» **Information shown**:
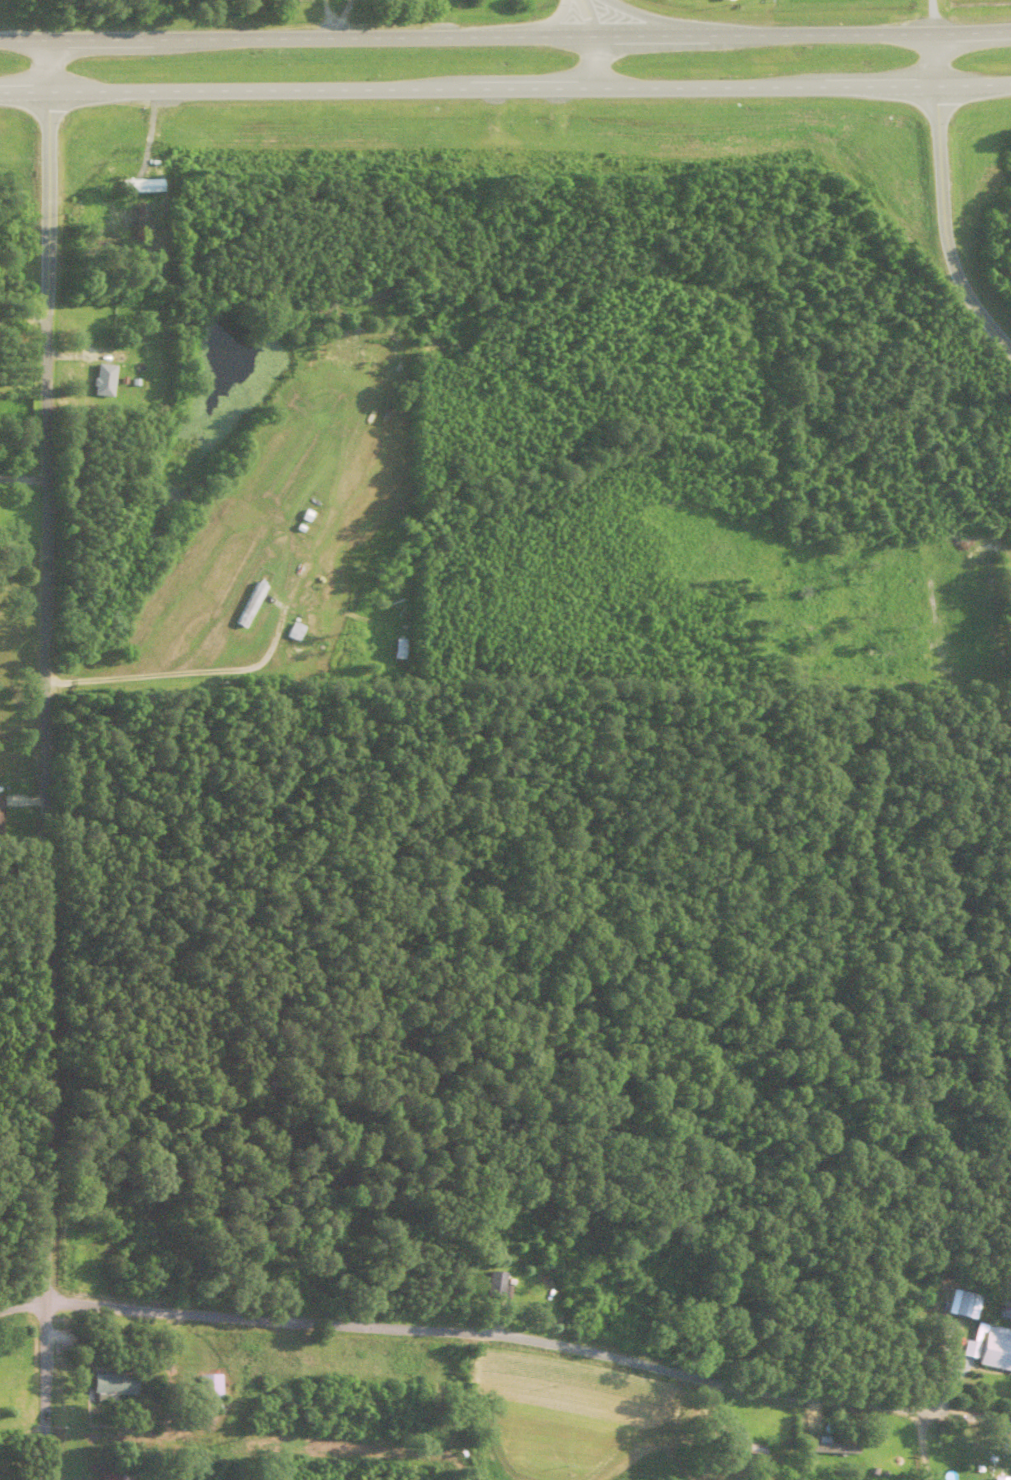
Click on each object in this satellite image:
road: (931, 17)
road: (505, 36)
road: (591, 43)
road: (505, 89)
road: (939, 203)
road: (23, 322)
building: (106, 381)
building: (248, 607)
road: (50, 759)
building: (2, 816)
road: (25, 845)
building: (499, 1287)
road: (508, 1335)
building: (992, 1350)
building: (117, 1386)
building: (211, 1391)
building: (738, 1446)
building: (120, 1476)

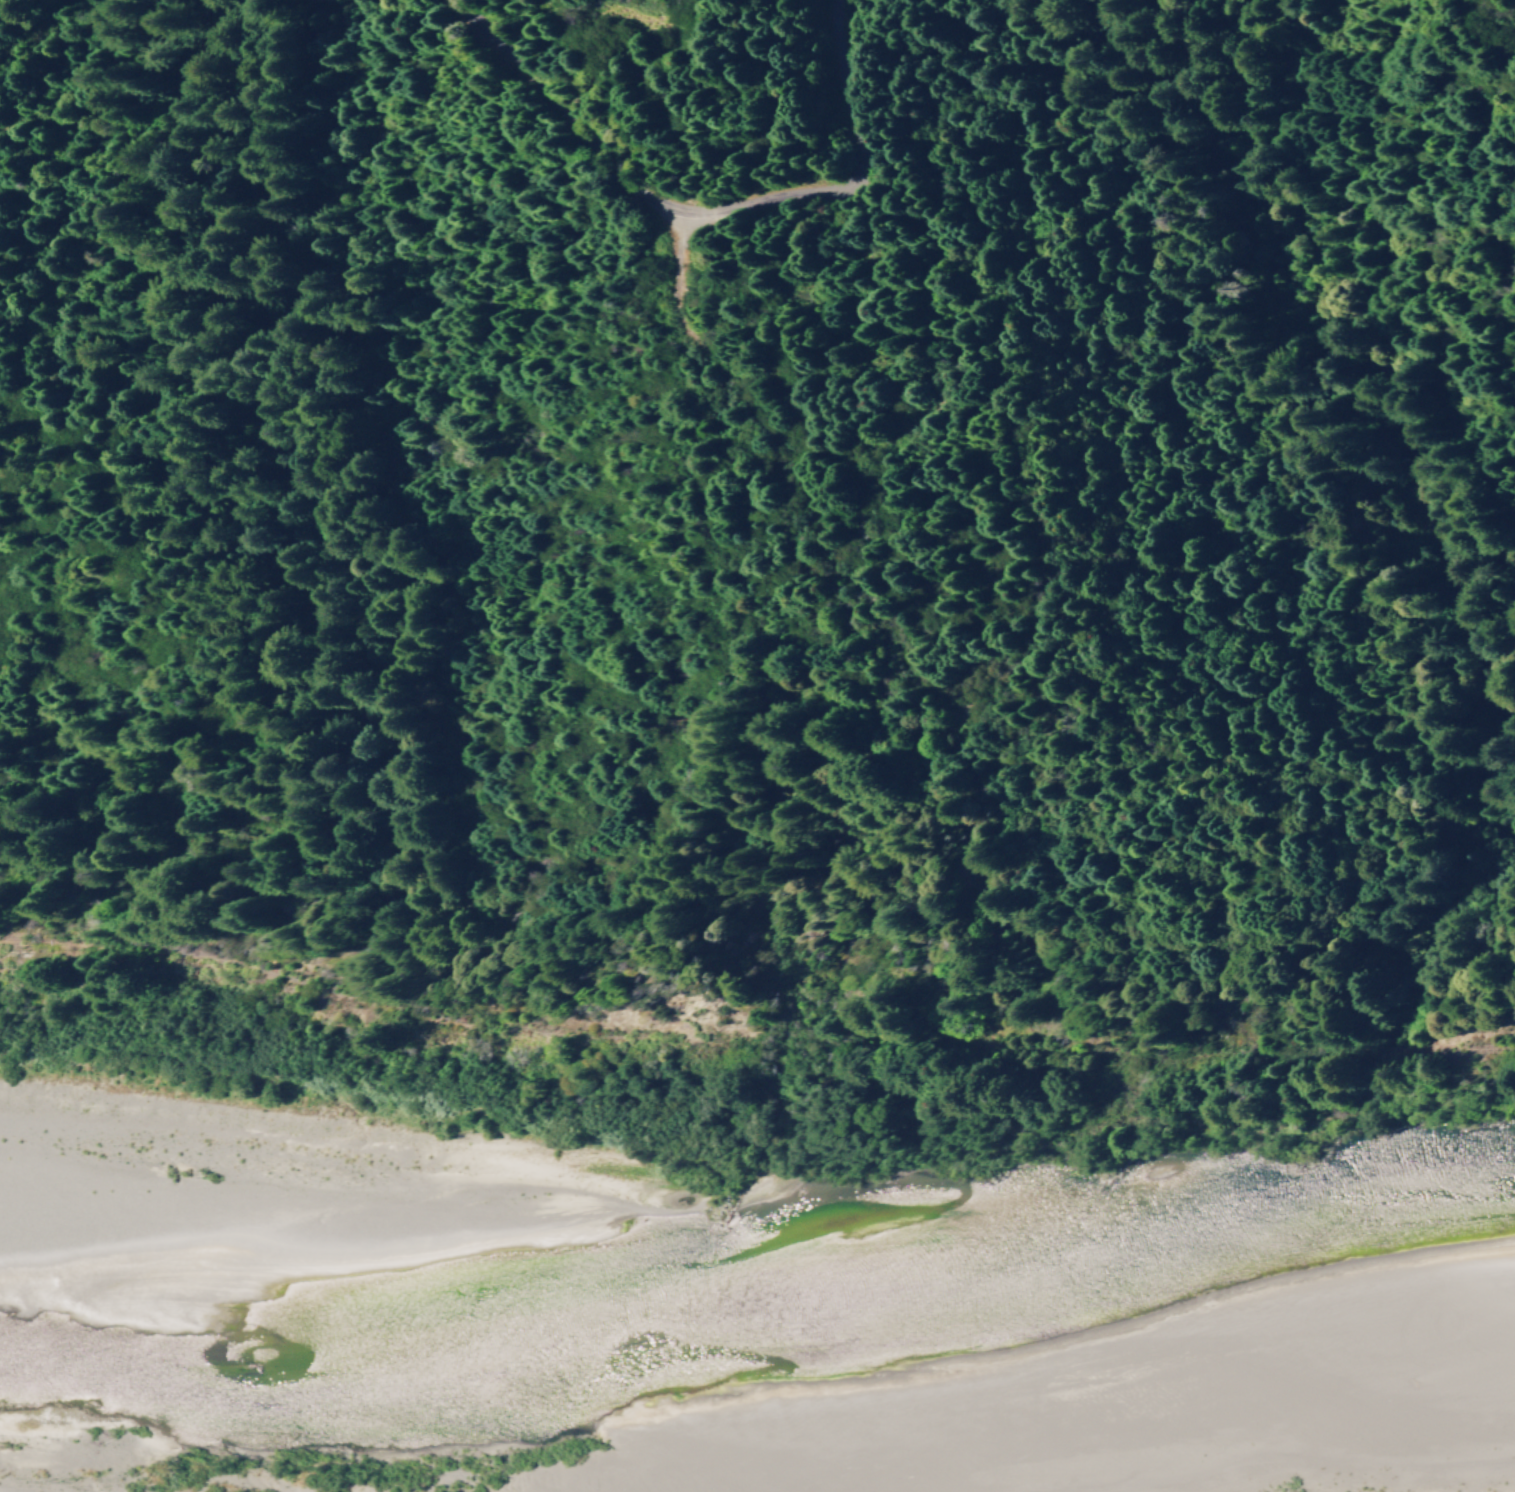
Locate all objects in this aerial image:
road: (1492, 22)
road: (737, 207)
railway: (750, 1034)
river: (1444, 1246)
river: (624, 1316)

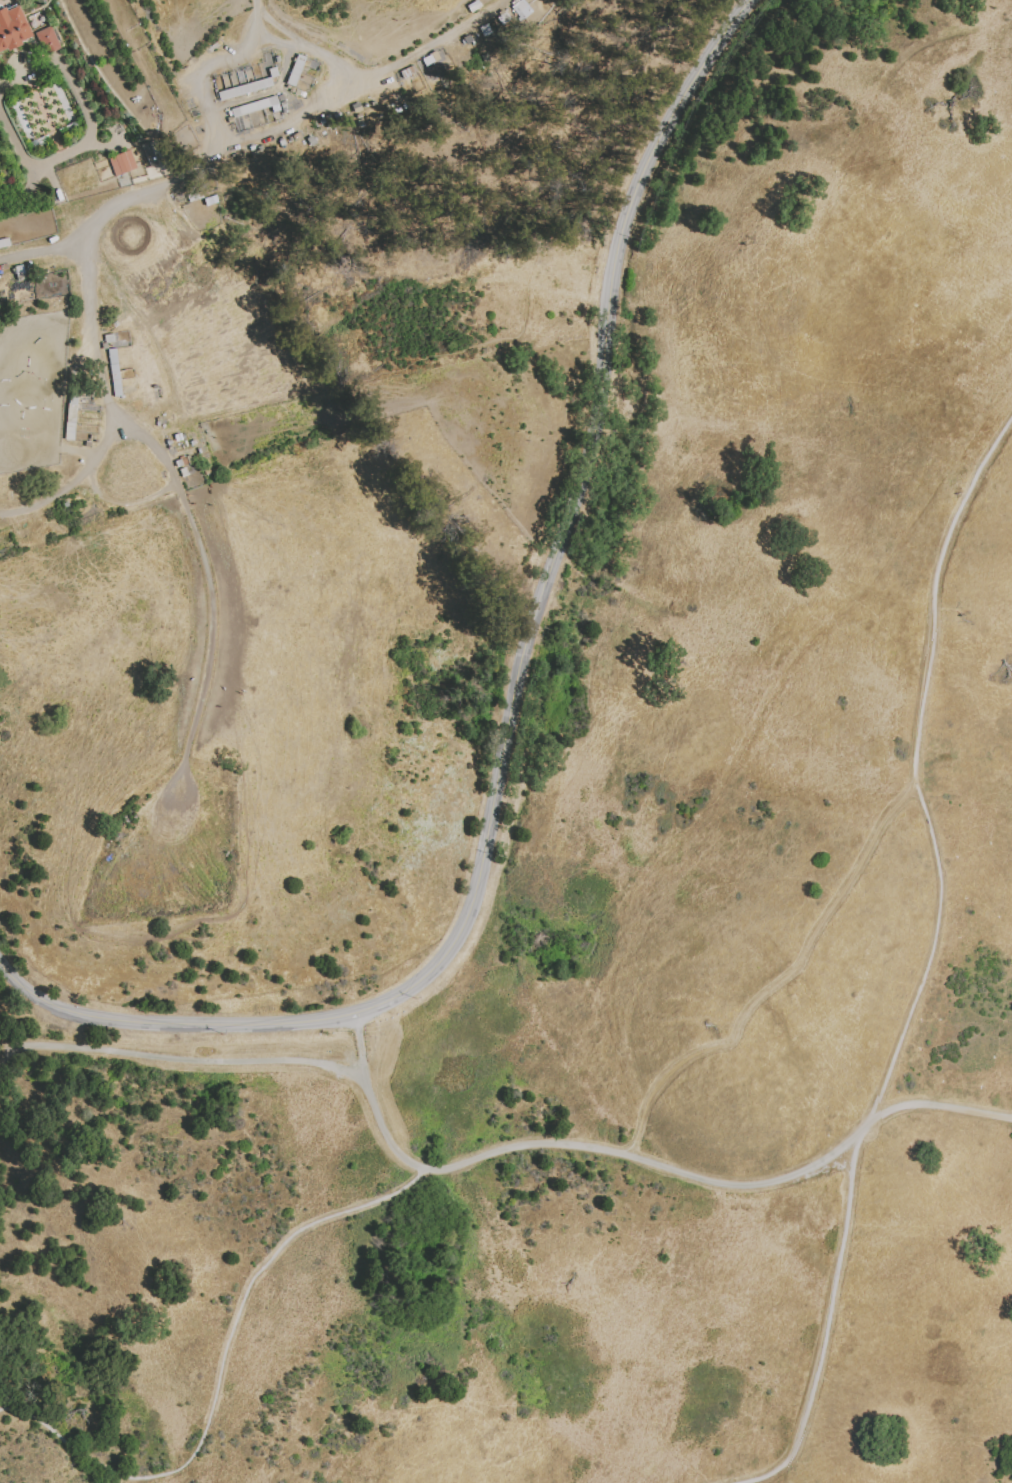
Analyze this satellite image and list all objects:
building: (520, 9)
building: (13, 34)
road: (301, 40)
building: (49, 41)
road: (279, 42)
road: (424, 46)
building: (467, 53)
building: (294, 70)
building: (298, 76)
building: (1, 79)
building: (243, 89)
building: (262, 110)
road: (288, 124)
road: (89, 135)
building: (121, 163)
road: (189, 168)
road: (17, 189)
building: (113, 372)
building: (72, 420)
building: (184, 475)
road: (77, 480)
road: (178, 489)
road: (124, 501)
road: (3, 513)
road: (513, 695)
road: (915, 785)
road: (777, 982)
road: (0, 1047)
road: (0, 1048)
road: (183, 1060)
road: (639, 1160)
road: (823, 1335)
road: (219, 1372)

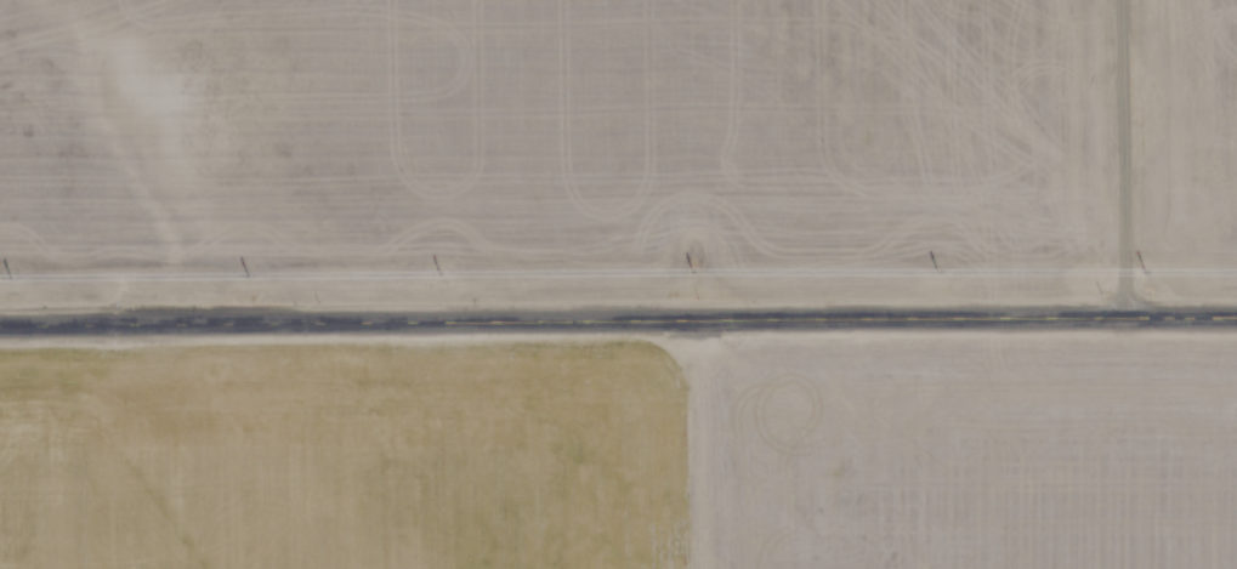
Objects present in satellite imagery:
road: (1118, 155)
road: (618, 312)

» **Exercise requirements**:
Show, from the listing above, every line holding the word "this".

» **Finished task**:
Click on each object in this satellite image:
Locate all objects in this aerial image:
Analyze this satellite image and list all objects:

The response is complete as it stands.